Data entries:
———
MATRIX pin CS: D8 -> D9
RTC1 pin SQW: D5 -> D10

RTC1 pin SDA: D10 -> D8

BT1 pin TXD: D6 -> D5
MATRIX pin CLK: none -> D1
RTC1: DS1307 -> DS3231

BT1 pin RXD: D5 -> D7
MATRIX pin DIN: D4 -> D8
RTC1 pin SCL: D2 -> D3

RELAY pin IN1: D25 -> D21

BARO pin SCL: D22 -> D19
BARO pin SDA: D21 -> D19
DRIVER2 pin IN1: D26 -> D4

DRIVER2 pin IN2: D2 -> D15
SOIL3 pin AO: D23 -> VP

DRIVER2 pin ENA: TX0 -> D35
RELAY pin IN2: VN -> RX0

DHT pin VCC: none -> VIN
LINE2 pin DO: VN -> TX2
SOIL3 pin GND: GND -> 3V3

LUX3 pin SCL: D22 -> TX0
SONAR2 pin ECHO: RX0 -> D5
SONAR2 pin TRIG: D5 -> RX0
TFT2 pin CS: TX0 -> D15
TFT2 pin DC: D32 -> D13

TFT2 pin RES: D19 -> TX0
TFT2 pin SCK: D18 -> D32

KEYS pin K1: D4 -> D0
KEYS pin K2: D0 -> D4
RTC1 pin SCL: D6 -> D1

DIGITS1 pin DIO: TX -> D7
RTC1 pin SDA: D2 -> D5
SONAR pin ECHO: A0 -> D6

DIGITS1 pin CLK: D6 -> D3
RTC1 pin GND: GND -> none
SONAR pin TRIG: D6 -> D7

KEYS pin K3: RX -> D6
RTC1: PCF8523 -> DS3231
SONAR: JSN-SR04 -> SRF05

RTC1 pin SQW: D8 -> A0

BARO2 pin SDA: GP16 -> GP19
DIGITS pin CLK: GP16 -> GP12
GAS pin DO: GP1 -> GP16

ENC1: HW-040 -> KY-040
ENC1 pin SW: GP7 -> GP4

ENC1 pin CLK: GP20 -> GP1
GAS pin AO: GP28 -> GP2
———
_Problem to work on:_ May I have the entries returned exactly, with every line in place?

_Response to this task:_
MATRIX pin CS: D8 -> D9
RTC1 pin SQW: D5 -> D10

RTC1 pin SDA: D10 -> D8

BT1 pin TXD: D6 -> D5
MATRIX pin CLK: none -> D1
RTC1: DS1307 -> DS3231

BT1 pin RXD: D5 -> D7
MATRIX pin DIN: D4 -> D8
RTC1 pin SCL: D2 -> D3

RELAY pin IN1: D25 -> D21

BARO pin SCL: D22 -> D19
BARO pin SDA: D21 -> D19
DRIVER2 pin IN1: D26 -> D4

DRIVER2 pin IN2: D2 -> D15
SOIL3 pin AO: D23 -> VP

DRIVER2 pin ENA: TX0 -> D35
RELAY pin IN2: VN -> RX0

DHT pin VCC: none -> VIN
LINE2 pin DO: VN -> TX2
SOIL3 pin GND: GND -> 3V3

LUX3 pin SCL: D22 -> TX0
SONAR2 pin ECHO: RX0 -> D5
SONAR2 pin TRIG: D5 -> RX0
TFT2 pin CS: TX0 -> D15
TFT2 pin DC: D32 -> D13

TFT2 pin RES: D19 -> TX0
TFT2 pin SCK: D18 -> D32

KEYS pin K1: D4 -> D0
KEYS pin K2: D0 -> D4
RTC1 pin SCL: D6 -> D1

DIGITS1 pin DIO: TX -> D7
RTC1 pin SDA: D2 -> D5
SONAR pin ECHO: A0 -> D6

DIGITS1 pin CLK: D6 -> D3
RTC1 pin GND: GND -> none
SONAR pin TRIG: D6 -> D7

KEYS pin K3: RX -> D6
RTC1: PCF8523 -> DS3231
SONAR: JSN-SR04 -> SRF05

RTC1 pin SQW: D8 -> A0

BARO2 pin SDA: GP16 -> GP19
DIGITS pin CLK: GP16 -> GP12
GAS pin DO: GP1 -> GP16

ENC1: HW-040 -> KY-040
ENC1 pin SW: GP7 -> GP4

ENC1 pin CLK: GP20 -> GP1
GAS pin AO: GP28 -> GP2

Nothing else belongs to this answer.